Work instructions
Below are the entries to work from; restate word for word the portion that opens with the line containing "camera: 10 degrees right, 0 degrees up" and closes with the line containing "(906, 717) = (813, 912): yellow", keeping both.

Exercise data
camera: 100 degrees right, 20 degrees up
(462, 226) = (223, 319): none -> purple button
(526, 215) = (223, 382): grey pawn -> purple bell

==

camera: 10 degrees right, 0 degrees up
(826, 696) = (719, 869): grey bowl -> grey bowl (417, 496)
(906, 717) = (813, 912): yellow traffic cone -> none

Result of the exercise
camera: 10 degrees right, 0 degrees up
(826, 696) = (719, 869): grey bowl -> grey bowl (417, 496)
(906, 717) = (813, 912): yellow traffic cone -> none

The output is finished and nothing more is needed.